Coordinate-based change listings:

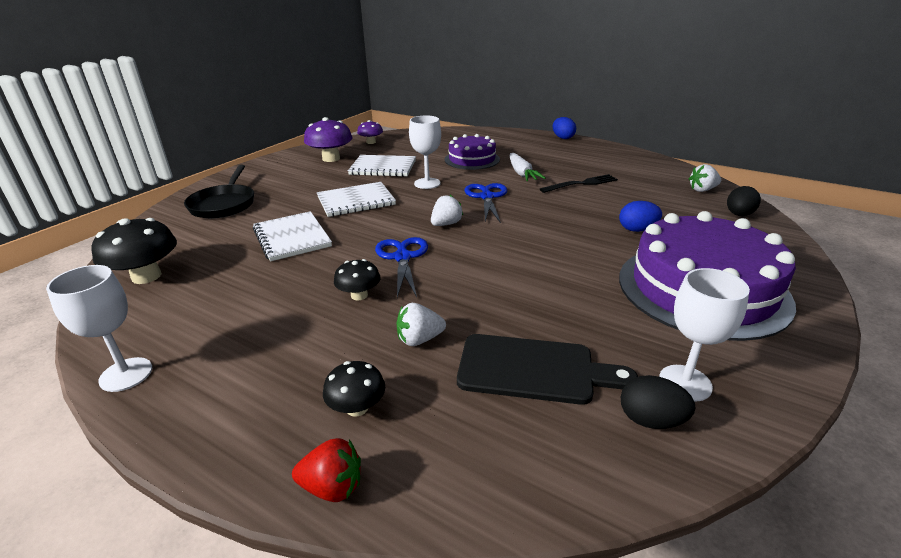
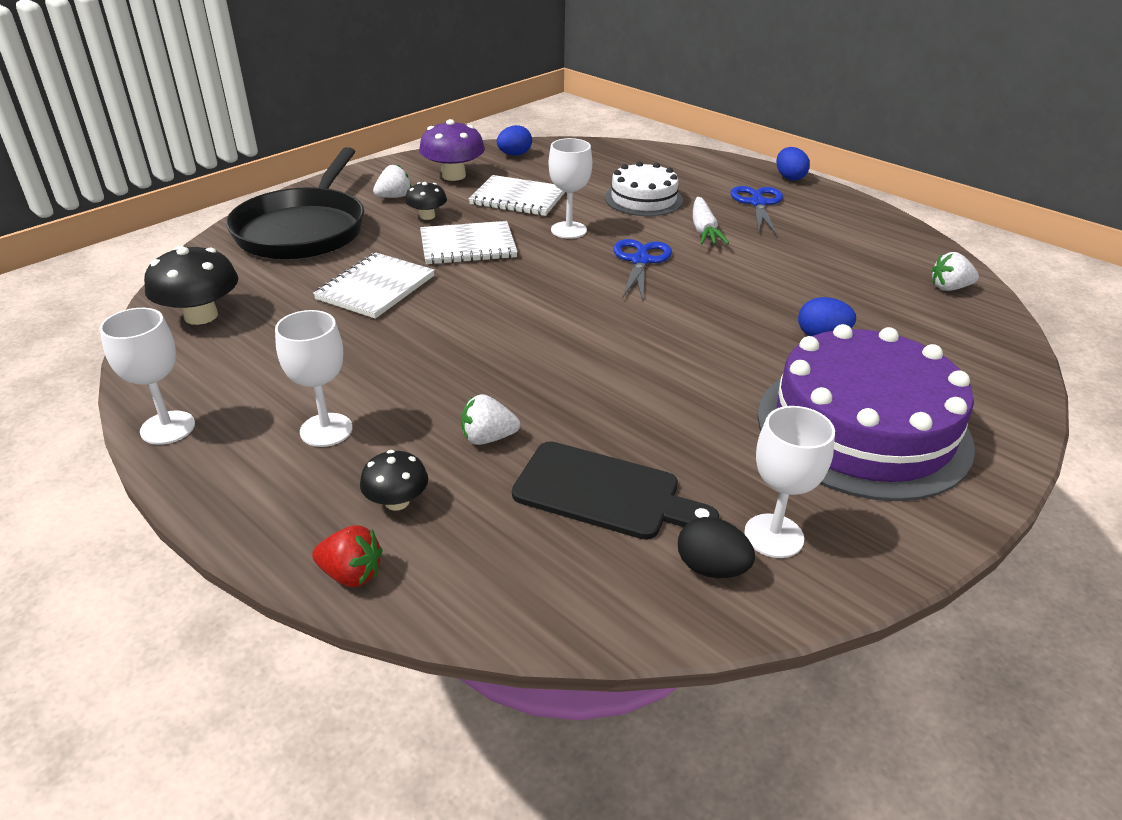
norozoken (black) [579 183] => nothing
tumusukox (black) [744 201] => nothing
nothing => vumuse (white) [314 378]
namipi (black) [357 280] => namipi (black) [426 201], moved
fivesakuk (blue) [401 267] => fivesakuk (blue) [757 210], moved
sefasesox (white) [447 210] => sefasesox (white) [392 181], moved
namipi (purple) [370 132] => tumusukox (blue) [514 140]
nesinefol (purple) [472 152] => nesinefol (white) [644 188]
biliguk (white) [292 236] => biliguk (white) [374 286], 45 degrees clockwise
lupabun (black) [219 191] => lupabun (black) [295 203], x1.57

Action item
The expected output is the lines from the one with "namipi (black) [357" through the end of the data, exactly as written and nothing more.

Result
namipi (black) [357 280] => namipi (black) [426 201], moved
fivesakuk (blue) [401 267] => fivesakuk (blue) [757 210], moved
sefasesox (white) [447 210] => sefasesox (white) [392 181], moved
namipi (purple) [370 132] => tumusukox (blue) [514 140]
nesinefol (purple) [472 152] => nesinefol (white) [644 188]
biliguk (white) [292 236] => biliguk (white) [374 286], 45 degrees clockwise
lupabun (black) [219 191] => lupabun (black) [295 203], x1.57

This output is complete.